-- Data for review follows --

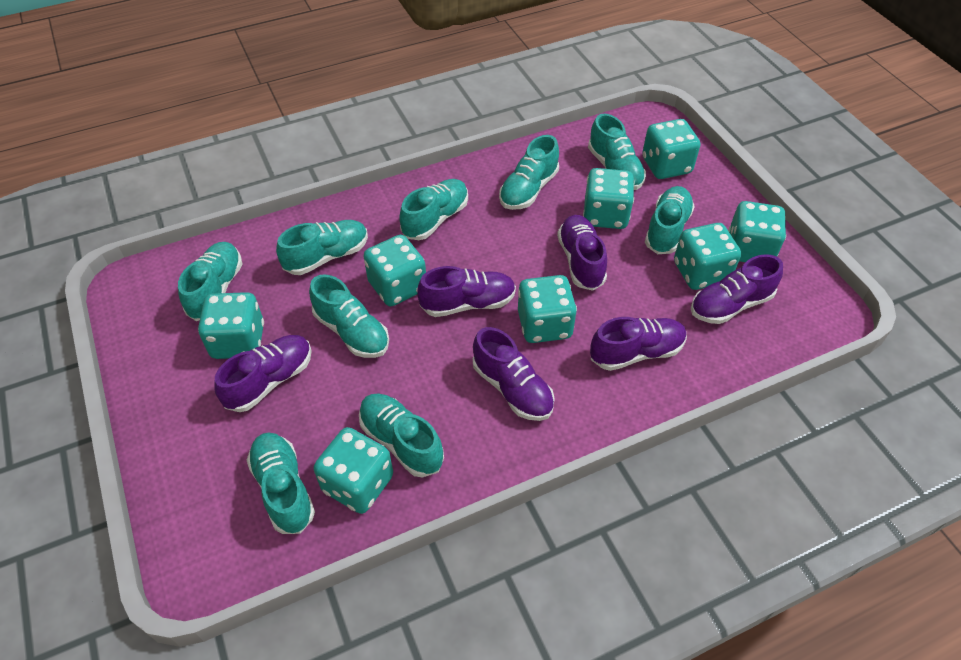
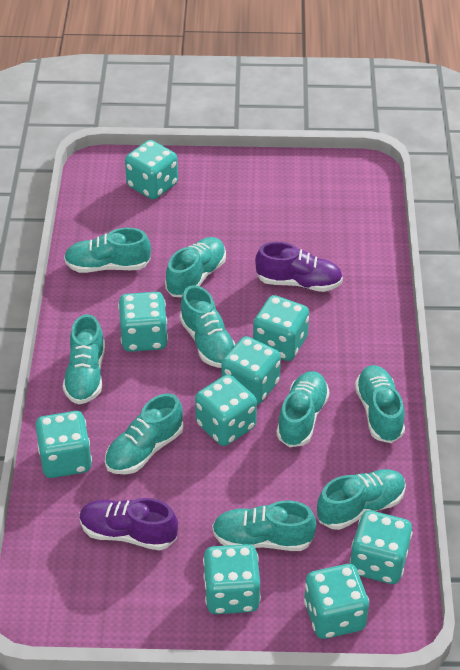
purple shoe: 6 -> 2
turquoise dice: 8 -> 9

-- Data for review concluded --
-- Data for review follows --

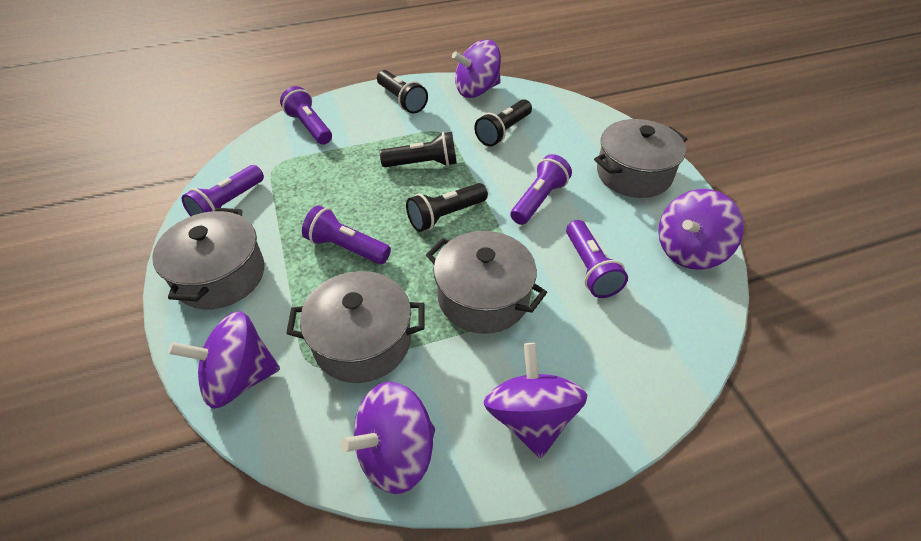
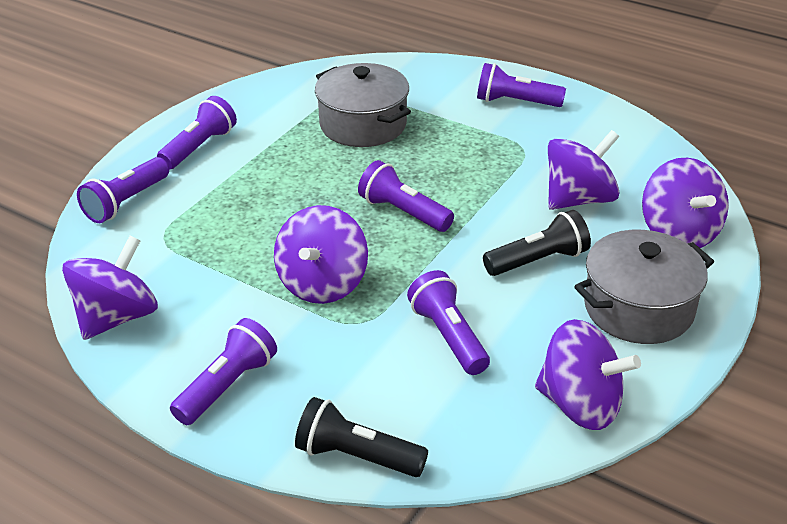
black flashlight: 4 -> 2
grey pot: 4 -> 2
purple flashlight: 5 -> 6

-- Data for review concluded --
-- Data for review follows --

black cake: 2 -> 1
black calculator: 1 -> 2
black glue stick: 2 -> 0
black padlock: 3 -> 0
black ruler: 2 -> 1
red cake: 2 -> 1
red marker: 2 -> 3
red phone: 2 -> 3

-- Data for review concluded --

● **What to work on**:
What you give back must be the stretch above, starting at the line with "black cake: 2 -> 1" and ending at the line with "red phone: 2 -> 3", copied exactly.

● **Solution**:
black cake: 2 -> 1
black calculator: 1 -> 2
black glue stick: 2 -> 0
black padlock: 3 -> 0
black ruler: 2 -> 1
red cake: 2 -> 1
red marker: 2 -> 3
red phone: 2 -> 3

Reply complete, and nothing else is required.